**Records for the exercise:**
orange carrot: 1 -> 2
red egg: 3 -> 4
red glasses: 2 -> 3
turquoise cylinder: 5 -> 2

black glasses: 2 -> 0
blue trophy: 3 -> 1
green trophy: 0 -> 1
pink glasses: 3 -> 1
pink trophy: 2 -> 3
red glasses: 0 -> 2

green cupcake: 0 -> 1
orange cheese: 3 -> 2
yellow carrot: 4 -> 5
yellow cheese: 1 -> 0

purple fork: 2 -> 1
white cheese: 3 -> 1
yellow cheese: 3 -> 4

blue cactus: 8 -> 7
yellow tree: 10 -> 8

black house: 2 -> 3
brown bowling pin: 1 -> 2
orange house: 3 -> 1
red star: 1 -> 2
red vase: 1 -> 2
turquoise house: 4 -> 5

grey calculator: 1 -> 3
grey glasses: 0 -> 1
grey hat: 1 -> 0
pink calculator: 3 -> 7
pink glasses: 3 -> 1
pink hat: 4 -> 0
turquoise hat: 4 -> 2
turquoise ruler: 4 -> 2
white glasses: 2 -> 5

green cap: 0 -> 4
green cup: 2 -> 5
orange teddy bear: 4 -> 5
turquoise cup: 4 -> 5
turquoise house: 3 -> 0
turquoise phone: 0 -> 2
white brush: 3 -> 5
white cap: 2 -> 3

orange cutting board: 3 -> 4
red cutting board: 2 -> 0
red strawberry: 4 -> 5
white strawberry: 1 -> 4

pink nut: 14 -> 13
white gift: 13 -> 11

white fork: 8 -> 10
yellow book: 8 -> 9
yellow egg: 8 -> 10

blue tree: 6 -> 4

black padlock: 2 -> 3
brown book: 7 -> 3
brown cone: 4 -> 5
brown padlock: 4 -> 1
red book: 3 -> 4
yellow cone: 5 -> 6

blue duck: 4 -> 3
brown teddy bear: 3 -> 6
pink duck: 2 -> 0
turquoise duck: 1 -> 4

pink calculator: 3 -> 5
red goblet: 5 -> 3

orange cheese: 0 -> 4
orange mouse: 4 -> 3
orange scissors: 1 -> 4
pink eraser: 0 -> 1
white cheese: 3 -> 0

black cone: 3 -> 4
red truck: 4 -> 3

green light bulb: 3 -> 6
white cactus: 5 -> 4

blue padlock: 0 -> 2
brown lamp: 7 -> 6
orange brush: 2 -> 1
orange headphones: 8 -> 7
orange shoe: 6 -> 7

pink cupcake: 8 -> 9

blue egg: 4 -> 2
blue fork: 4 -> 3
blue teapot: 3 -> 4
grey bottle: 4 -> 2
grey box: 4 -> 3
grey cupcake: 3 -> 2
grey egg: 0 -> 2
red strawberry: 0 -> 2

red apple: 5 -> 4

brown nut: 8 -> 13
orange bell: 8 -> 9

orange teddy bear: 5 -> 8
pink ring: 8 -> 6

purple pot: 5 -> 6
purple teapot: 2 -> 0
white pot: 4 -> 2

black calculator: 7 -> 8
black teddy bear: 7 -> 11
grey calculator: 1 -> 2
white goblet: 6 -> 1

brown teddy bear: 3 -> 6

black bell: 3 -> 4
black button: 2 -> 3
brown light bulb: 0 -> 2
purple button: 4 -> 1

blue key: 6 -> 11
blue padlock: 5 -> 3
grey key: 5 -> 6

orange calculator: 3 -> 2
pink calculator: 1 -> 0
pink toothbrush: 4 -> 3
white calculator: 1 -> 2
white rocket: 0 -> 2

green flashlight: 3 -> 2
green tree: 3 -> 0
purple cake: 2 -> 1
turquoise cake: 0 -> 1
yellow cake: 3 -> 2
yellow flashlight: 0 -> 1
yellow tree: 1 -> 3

**Try it:**
From the entries above, give again exactly the lines running from the line with "grey hat: 1 -> 0" to the line with "white brush: 3 -> 5"; include both of those lines.

**Reply:**
grey hat: 1 -> 0
pink calculator: 3 -> 7
pink glasses: 3 -> 1
pink hat: 4 -> 0
turquoise hat: 4 -> 2
turquoise ruler: 4 -> 2
white glasses: 2 -> 5

green cap: 0 -> 4
green cup: 2 -> 5
orange teddy bear: 4 -> 5
turquoise cup: 4 -> 5
turquoise house: 3 -> 0
turquoise phone: 0 -> 2
white brush: 3 -> 5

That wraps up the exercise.